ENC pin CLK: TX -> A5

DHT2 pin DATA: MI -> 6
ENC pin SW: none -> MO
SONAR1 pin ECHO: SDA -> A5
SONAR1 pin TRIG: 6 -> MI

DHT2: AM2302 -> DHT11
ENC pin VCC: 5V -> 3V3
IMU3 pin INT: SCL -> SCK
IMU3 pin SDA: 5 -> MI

----

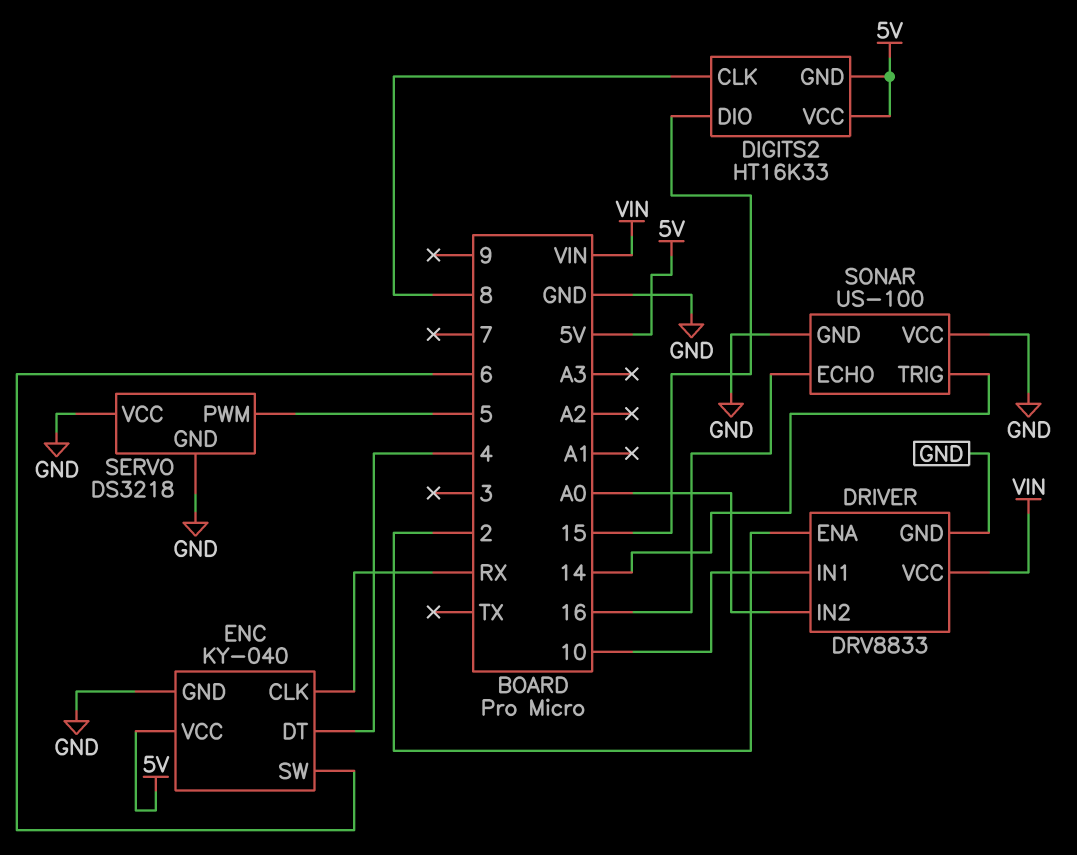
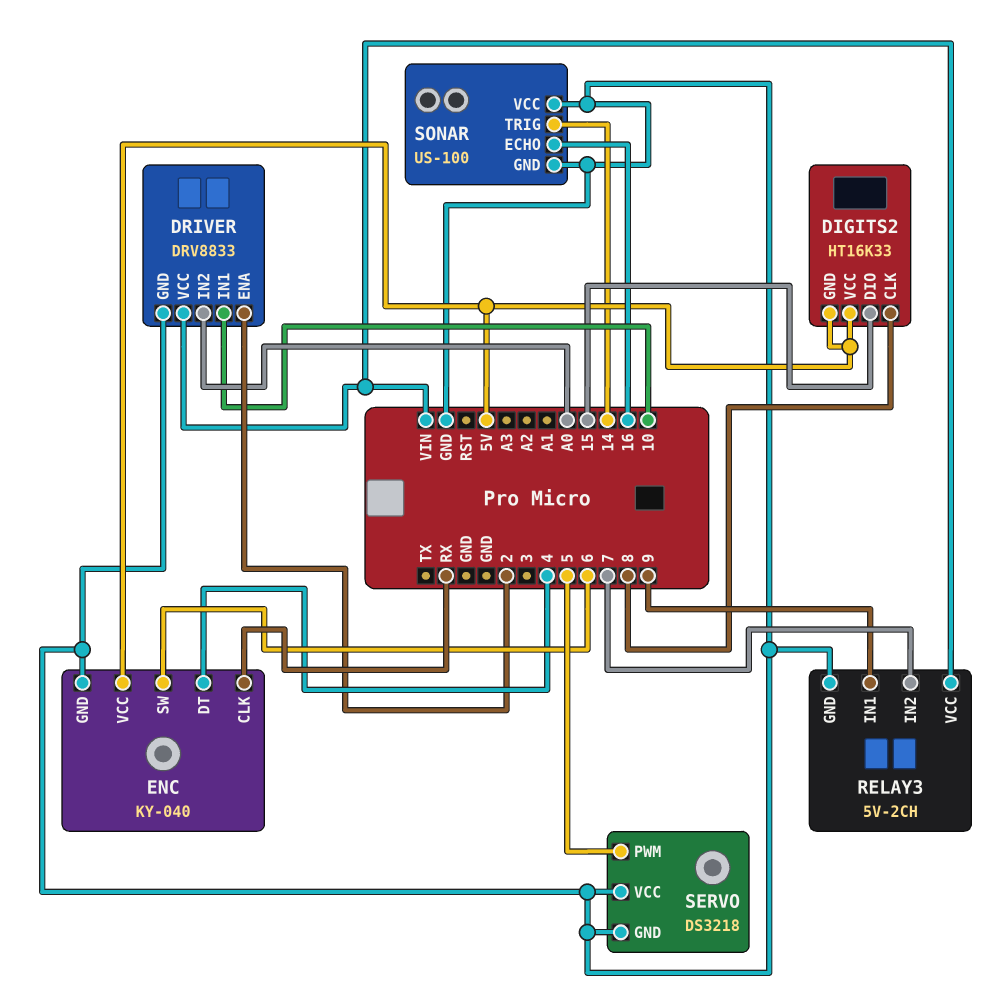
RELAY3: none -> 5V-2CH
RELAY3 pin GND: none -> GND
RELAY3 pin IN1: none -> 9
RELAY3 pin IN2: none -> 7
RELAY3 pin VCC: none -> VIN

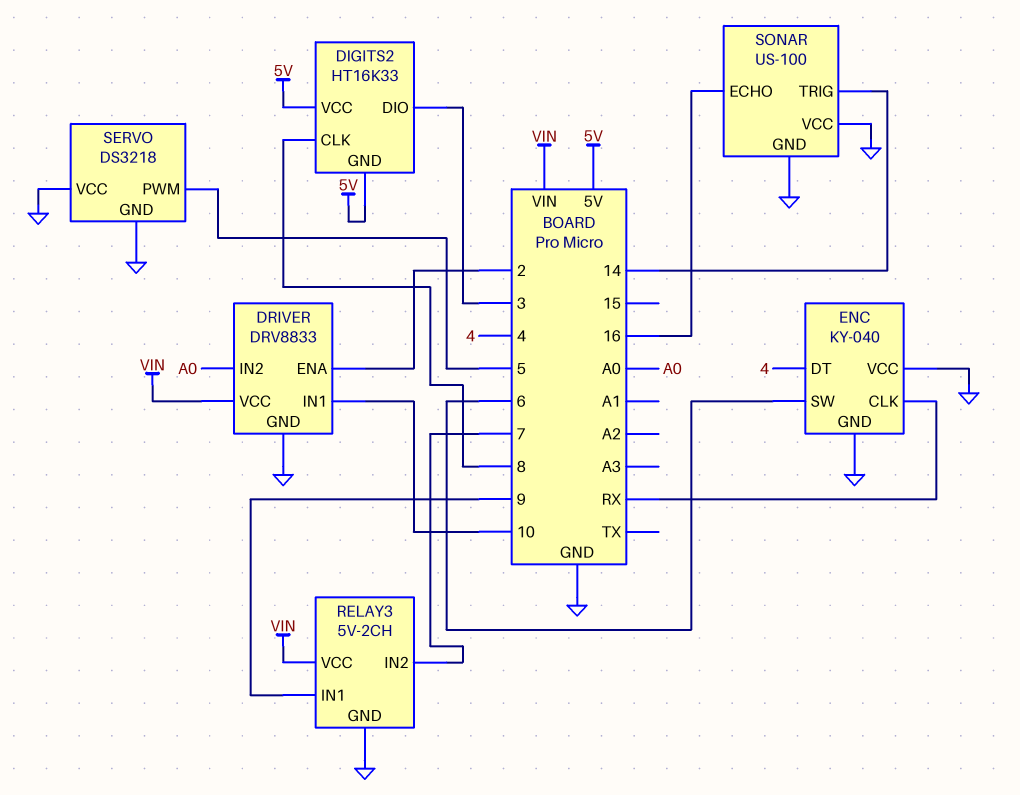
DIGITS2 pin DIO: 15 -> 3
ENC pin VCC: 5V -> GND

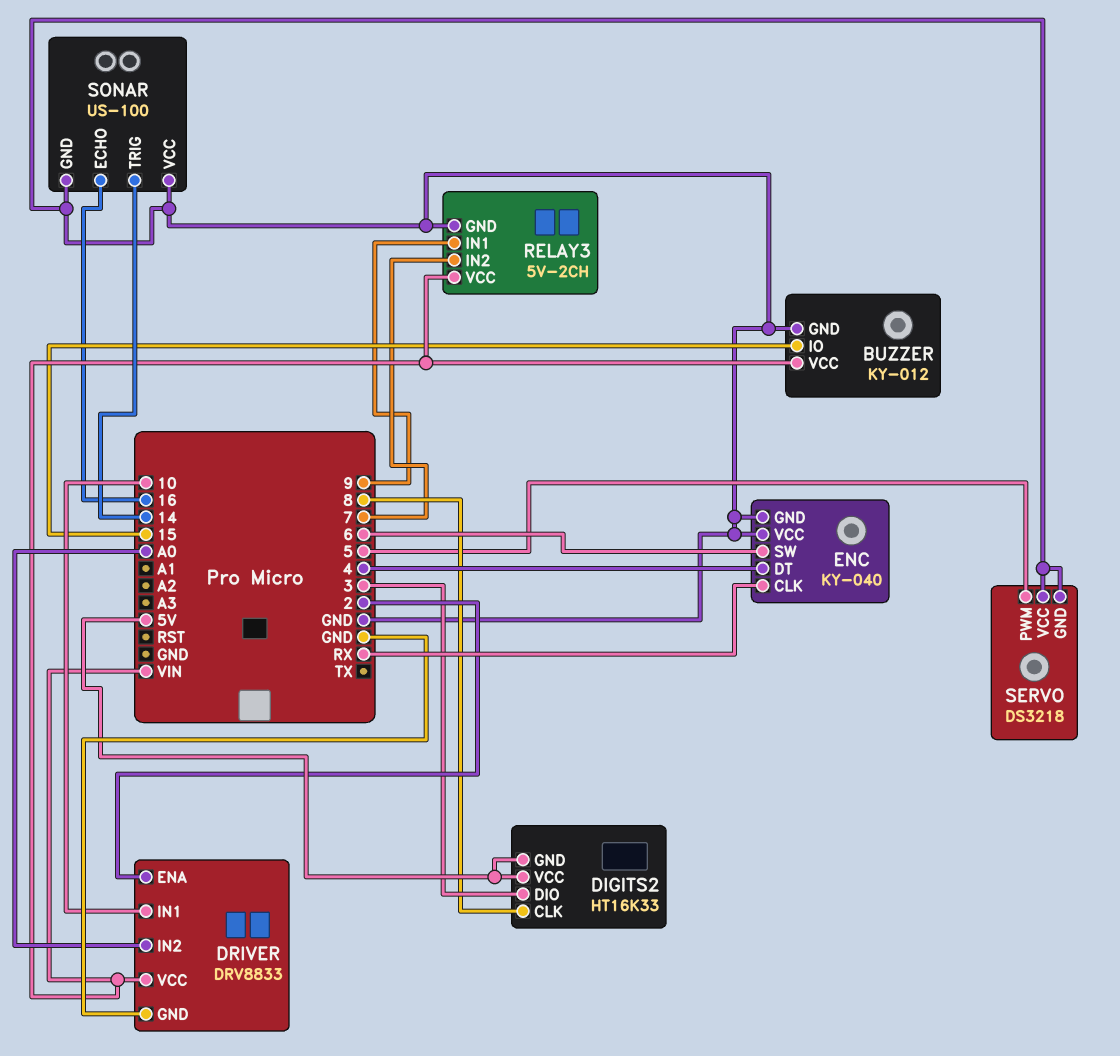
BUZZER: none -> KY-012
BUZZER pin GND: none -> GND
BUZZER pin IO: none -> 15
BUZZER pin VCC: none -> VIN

----

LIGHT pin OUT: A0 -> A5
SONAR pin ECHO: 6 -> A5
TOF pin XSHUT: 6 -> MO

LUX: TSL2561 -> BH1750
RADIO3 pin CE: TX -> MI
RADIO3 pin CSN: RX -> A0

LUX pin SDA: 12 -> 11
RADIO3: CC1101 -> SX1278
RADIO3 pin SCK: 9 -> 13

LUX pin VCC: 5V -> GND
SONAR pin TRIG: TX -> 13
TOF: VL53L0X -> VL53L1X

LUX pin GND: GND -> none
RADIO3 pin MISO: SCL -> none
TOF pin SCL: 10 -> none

----

→ **Task goal**
Take the material above and output only the lines from the one that contains "ENC pin VCC: 5V -> GND" through the one that contains "BUZZER pin VCC: none -> VIN", ends included and images left out.

→ **Response to this exercise**
ENC pin VCC: 5V -> GND

BUZZER: none -> KY-012
BUZZER pin GND: none -> GND
BUZZER pin IO: none -> 15
BUZZER pin VCC: none -> VIN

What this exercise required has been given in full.